Exercise requirements:
Please report every line in the material below where the word "white" is found.

Data shown:
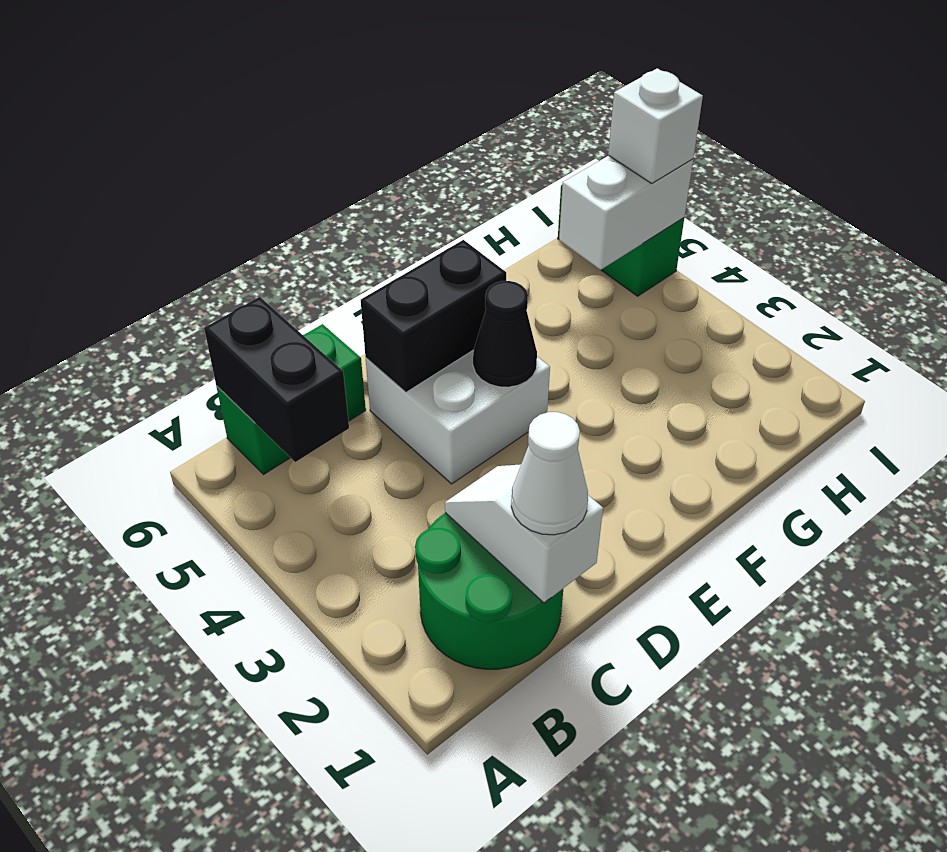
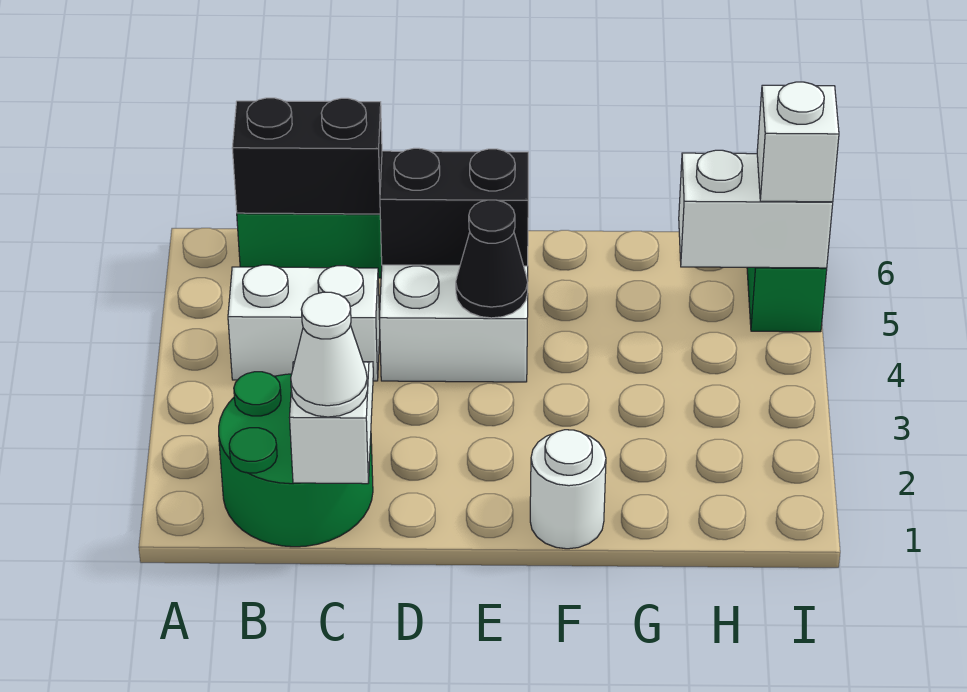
none -> white brick B4:C4 level 1
black brick B5:B6 level 2 -> black brick B6:C6 level 2
none -> white round brick F1 level 1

Solution to this exercise:
none -> white brick B4:C4 level 1
none -> white round brick F1 level 1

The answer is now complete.